--- start DATA FOR THIS EXERCISE ---
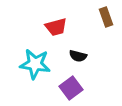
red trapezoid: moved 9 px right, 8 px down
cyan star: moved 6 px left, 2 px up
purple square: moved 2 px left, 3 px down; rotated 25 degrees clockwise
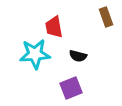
red trapezoid: moved 2 px left; rotated 95 degrees clockwise
cyan star: moved 10 px up; rotated 12 degrees counterclockwise
purple square: rotated 15 degrees clockwise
--- end DATA FOR THIS EXERCISE ---
▶ THE REQUEST
Turn the lines of the rows above into a Markdown table with the columns Line No. and Text. Number each line in the first column, skip blank lines, and leave the pictures out.

▶ EXERCISE RESULT
| Line No. | Text |
|---|---|
| 1 | red trapezoid: moved 9 px right, 8 px down |
| 2 | cyan star: moved 6 px left, 2 px up |
| 3 | purple square: moved 2 px left, 3 px down; rotated 25 degrees clockwise |
| 4 | red trapezoid: moved 2 px left; rotated 95 degrees clockwise |
| 5 | cyan star: moved 10 px up; rotated 12 degrees counterclockwise |
| 6 | purple square: rotated 15 degrees clockwise |